● **What to do**:
For the material that follows, state how many lines contain the word "Lastwagen", and add nothing.

--- START ---

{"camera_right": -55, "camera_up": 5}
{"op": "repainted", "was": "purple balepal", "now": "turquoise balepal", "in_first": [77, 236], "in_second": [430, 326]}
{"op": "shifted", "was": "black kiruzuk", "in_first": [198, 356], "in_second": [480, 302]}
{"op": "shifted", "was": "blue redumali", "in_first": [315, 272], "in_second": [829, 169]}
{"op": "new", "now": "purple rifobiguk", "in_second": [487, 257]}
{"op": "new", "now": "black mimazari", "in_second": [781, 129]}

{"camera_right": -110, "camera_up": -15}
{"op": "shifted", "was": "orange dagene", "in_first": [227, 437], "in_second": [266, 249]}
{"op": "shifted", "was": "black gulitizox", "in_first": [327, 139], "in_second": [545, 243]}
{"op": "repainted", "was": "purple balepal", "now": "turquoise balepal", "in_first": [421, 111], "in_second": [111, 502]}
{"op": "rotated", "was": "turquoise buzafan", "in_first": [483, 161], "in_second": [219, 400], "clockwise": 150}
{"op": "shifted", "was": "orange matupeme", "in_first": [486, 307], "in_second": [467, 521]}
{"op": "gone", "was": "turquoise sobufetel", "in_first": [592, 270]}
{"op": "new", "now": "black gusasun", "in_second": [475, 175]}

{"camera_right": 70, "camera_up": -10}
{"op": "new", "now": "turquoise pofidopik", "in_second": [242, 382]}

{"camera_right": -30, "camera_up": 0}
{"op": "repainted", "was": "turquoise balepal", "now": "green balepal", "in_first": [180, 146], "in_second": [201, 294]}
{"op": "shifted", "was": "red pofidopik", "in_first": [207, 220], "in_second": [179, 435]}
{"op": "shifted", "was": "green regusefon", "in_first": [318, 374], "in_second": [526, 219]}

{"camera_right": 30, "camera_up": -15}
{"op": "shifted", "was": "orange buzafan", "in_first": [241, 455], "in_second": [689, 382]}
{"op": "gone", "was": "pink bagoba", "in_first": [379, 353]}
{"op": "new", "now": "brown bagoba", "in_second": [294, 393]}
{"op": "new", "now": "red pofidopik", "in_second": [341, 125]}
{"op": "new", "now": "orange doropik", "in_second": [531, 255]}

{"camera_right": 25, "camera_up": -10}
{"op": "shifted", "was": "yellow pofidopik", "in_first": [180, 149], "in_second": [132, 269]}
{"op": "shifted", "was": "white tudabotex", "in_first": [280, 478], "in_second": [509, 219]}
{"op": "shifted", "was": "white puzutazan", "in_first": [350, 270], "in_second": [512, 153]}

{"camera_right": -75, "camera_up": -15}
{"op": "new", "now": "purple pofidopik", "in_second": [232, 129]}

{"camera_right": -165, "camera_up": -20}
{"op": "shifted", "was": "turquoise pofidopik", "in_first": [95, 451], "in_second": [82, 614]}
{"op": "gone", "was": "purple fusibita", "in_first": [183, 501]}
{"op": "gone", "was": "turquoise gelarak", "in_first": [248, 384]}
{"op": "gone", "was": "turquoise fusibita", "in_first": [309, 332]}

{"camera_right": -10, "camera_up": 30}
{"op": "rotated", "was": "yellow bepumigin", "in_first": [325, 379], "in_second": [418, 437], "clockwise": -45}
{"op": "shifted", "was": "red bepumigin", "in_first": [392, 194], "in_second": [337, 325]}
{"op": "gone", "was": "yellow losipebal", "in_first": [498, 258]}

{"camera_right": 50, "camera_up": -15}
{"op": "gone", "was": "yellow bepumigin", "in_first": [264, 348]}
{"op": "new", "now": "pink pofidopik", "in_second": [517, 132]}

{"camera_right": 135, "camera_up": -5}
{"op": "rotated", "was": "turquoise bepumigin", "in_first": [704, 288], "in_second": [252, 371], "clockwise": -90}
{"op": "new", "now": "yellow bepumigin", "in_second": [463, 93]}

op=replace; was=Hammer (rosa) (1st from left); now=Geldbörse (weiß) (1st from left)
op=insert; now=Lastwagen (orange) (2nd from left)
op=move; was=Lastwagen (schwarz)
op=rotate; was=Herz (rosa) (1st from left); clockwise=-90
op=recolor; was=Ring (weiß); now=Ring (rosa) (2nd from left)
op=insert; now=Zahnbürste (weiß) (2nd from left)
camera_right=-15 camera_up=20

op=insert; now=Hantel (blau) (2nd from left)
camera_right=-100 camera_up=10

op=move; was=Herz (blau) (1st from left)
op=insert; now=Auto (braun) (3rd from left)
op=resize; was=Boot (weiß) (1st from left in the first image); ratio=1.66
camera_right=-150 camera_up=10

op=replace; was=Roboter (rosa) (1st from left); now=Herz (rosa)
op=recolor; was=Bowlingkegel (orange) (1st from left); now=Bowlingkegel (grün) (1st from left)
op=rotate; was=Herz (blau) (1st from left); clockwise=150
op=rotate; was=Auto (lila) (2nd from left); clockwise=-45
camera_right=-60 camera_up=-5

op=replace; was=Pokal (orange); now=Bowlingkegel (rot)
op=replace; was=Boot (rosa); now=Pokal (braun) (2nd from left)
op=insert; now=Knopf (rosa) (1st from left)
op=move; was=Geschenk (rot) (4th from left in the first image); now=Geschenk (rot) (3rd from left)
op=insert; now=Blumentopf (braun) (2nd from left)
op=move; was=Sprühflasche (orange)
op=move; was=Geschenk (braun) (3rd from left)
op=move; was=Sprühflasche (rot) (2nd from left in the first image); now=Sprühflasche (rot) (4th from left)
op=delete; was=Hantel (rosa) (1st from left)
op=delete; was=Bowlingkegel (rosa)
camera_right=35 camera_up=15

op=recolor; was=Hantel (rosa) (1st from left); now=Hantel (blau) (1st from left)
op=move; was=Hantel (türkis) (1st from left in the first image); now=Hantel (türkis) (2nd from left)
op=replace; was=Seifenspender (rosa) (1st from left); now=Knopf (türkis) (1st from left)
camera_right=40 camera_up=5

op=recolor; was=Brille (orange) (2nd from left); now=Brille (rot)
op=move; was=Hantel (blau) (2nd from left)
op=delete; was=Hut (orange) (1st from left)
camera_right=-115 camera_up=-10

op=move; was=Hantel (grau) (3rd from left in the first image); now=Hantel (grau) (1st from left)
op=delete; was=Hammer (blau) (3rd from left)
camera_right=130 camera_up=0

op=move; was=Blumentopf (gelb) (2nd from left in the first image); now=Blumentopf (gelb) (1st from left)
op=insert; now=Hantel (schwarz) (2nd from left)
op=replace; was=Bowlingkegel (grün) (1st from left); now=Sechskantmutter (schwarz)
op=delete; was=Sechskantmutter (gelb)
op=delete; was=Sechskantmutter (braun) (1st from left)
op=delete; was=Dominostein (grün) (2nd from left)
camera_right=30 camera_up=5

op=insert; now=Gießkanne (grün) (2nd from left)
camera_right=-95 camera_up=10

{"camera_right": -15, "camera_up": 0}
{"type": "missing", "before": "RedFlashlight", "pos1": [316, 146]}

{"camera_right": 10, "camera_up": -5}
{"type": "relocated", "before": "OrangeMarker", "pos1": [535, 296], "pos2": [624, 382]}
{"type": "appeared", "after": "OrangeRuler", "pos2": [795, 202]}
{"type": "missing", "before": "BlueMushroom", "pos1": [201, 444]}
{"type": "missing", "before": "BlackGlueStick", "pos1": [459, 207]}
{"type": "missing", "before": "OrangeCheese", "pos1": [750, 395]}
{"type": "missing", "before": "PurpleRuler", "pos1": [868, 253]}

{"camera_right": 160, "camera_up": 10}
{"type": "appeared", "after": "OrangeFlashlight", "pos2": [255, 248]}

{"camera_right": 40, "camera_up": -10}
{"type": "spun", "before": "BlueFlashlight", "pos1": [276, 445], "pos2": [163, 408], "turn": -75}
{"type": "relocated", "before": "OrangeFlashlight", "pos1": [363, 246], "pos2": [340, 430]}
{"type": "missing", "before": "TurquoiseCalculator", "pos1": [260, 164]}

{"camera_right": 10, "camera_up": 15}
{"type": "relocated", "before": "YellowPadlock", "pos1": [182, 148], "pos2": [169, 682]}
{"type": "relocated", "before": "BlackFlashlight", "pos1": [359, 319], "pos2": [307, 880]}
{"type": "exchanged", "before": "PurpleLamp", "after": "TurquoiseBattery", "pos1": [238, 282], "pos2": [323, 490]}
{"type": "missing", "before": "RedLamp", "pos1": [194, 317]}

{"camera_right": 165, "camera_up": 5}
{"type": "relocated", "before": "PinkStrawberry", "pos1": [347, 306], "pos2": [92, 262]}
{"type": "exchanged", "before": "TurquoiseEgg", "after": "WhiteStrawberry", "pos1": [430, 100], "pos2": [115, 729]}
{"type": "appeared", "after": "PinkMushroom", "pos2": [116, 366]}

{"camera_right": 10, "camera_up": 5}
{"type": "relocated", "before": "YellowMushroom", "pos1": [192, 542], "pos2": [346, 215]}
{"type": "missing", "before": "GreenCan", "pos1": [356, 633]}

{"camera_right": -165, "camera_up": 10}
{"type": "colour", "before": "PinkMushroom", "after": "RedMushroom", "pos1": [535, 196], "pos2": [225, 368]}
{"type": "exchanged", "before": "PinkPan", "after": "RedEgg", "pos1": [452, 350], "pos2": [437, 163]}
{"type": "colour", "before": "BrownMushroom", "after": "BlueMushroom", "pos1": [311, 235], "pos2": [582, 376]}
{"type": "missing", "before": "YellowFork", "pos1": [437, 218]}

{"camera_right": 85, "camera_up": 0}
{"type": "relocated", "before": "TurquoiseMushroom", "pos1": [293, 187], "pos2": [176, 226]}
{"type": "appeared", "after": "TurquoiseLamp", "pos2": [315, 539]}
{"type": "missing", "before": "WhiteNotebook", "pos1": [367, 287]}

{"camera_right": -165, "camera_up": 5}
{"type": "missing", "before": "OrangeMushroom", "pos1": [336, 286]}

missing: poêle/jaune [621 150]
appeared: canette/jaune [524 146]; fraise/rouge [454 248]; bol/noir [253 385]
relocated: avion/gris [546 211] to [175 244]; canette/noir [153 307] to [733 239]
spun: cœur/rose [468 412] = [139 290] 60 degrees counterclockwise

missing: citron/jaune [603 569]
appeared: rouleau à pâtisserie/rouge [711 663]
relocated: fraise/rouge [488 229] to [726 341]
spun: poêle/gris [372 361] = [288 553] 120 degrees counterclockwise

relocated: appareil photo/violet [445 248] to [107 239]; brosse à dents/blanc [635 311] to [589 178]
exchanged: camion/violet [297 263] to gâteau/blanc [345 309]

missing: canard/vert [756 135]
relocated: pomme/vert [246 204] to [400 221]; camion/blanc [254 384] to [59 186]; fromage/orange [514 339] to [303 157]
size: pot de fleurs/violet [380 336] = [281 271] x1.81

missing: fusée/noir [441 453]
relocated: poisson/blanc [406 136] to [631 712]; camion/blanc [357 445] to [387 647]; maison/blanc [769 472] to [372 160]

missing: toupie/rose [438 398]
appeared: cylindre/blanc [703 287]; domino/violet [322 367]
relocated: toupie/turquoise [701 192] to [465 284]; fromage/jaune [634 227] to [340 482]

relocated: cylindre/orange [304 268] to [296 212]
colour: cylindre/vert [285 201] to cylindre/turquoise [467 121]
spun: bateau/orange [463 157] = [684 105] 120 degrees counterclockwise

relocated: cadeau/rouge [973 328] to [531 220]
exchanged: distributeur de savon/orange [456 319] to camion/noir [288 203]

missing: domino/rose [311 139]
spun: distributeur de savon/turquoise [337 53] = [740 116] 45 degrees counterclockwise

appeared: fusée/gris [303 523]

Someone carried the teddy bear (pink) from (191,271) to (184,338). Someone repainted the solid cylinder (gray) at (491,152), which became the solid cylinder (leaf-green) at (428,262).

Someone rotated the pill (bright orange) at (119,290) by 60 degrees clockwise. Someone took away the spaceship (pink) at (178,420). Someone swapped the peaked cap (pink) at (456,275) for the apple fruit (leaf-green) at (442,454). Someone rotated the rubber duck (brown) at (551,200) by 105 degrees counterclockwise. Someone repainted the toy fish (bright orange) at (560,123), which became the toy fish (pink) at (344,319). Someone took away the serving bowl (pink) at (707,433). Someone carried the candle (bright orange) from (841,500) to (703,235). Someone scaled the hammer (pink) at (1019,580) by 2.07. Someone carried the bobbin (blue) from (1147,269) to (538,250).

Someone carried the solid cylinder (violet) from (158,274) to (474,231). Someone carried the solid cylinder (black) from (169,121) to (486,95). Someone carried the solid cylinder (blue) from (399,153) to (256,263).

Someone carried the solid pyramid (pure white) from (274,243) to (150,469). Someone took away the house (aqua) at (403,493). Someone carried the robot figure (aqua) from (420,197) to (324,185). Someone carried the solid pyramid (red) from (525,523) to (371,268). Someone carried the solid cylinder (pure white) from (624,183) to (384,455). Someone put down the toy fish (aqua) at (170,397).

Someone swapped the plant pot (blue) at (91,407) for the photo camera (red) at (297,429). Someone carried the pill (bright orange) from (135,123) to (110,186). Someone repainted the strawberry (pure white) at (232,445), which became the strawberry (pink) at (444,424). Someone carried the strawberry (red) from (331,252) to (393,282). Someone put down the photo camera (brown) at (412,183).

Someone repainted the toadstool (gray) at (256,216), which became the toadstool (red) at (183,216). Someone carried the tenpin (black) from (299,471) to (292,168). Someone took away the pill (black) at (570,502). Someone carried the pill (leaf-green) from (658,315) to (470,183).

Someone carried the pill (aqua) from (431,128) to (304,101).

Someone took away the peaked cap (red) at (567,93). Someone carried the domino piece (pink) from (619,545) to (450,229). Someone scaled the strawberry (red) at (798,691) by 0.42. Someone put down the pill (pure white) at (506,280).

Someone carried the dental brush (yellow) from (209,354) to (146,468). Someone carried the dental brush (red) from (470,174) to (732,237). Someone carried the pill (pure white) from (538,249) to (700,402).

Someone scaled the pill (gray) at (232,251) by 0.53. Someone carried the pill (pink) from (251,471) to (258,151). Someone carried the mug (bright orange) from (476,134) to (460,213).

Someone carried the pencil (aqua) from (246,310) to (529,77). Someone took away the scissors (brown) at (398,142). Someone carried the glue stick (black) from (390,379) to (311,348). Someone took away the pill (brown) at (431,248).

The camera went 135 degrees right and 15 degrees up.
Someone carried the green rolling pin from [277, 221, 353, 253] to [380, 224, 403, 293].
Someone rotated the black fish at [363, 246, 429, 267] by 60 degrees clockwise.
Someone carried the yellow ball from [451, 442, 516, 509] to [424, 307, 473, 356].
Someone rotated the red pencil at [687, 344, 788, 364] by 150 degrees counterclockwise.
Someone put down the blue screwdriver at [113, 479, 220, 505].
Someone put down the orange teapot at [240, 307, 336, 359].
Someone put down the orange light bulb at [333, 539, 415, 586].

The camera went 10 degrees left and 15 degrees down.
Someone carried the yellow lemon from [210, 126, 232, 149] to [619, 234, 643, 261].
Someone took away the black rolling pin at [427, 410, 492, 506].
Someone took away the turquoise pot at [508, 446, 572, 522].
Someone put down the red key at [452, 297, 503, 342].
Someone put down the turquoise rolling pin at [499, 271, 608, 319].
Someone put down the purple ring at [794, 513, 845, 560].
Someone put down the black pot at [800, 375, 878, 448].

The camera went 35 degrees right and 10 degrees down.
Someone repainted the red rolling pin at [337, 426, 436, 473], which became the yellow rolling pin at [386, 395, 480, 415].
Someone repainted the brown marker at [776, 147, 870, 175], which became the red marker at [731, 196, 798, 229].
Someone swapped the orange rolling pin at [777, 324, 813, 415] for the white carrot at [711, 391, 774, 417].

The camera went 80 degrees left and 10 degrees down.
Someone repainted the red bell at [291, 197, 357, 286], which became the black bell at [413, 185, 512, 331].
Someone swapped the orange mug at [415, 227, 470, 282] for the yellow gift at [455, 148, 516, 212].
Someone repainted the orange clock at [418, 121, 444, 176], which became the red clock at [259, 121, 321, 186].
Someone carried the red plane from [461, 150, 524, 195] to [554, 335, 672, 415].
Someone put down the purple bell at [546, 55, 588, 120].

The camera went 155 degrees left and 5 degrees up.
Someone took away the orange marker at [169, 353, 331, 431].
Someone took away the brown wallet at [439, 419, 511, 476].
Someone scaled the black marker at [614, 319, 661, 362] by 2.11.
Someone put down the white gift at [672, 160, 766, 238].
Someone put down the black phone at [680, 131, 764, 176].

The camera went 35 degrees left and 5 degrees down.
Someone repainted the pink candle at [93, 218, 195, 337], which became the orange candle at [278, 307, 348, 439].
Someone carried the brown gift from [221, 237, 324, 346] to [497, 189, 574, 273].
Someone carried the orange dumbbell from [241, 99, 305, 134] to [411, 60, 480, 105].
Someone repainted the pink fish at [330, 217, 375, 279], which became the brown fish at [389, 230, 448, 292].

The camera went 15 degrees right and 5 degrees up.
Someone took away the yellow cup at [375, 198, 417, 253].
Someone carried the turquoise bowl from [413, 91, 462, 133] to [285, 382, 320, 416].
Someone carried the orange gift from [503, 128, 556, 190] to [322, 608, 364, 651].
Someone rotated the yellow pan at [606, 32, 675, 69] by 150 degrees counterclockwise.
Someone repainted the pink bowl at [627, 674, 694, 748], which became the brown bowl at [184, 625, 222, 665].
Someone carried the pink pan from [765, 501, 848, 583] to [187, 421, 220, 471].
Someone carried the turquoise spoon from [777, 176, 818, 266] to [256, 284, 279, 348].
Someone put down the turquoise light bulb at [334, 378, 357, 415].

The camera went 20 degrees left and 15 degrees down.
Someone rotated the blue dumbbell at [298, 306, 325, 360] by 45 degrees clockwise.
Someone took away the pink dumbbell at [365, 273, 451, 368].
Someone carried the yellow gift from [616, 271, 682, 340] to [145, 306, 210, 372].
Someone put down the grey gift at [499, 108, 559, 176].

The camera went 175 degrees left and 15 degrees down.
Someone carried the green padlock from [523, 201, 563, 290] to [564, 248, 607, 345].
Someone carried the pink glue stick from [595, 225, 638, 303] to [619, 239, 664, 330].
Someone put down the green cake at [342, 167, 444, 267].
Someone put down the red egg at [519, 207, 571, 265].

--- END ---

● **Solution**:
2